The data.
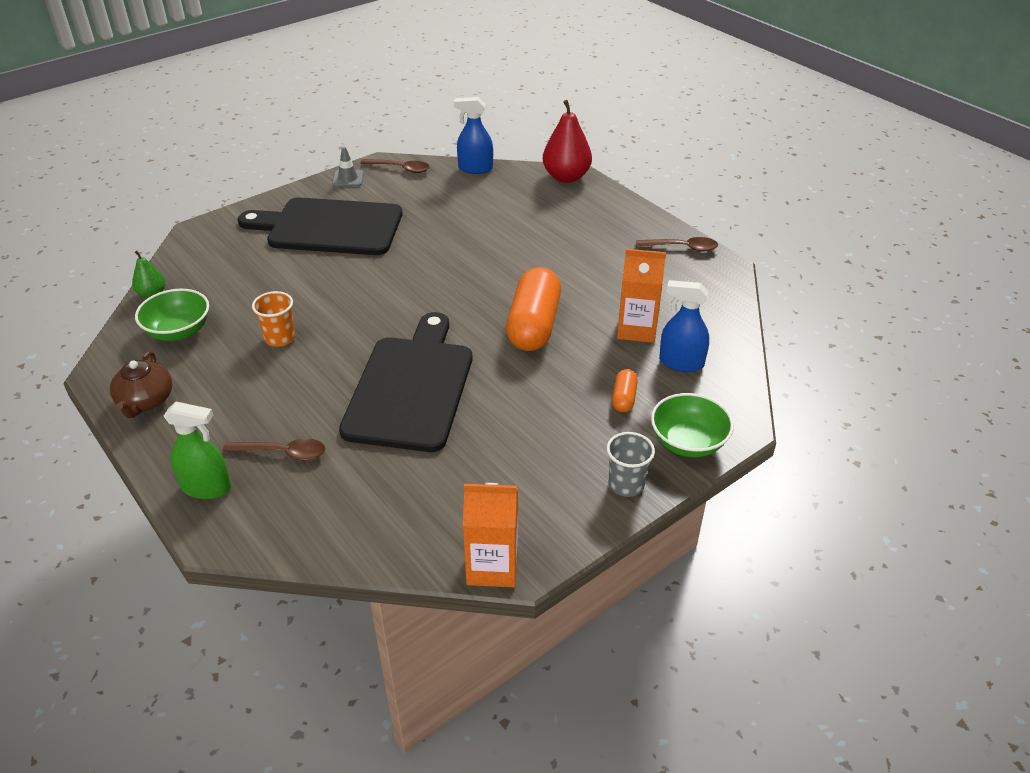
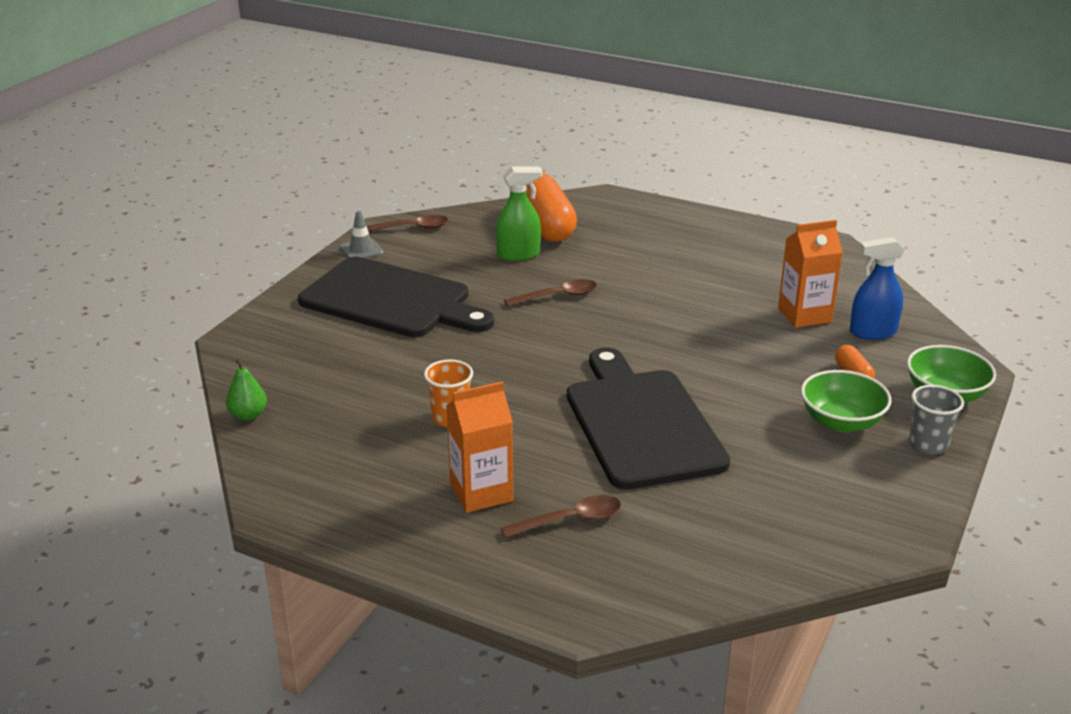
camera: 25 degrees left, 10 degrees down
(145, 401) = (359, 519): brown teapot -> none
(178, 331) = (323, 442): green bowl -> green bowl (841, 422)
(206, 487) = (522, 577): green spray bottle -> green spray bottle (518, 254)
(329, 227) = (391, 300): black cutting board -> black cutting board turned 135 degrees counterclockwise
(475, 168) = (494, 211): blue spray bottle -> none
(492, 566) = (881, 549): orange carton -> orange carton (481, 492)
(534, 325) = (705, 337): orange capsule -> orange capsule (546, 226)
(566, 177) = (598, 199): red pear -> none
(682, 247) = (774, 236): brown spoon -> brown spoon (557, 296)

Exercise prompt. Please copy out the whole listing exactly as it stands, minus the pictures.

Task answer.
camera: 25 degrees left, 10 degrees down
(145, 401) = (359, 519): brown teapot -> none
(178, 331) = (323, 442): green bowl -> green bowl (841, 422)
(206, 487) = (522, 577): green spray bottle -> green spray bottle (518, 254)
(329, 227) = (391, 300): black cutting board -> black cutting board turned 135 degrees counterclockwise
(475, 168) = (494, 211): blue spray bottle -> none
(492, 566) = (881, 549): orange carton -> orange carton (481, 492)
(534, 325) = (705, 337): orange capsule -> orange capsule (546, 226)
(566, 177) = (598, 199): red pear -> none
(682, 247) = (774, 236): brown spoon -> brown spoon (557, 296)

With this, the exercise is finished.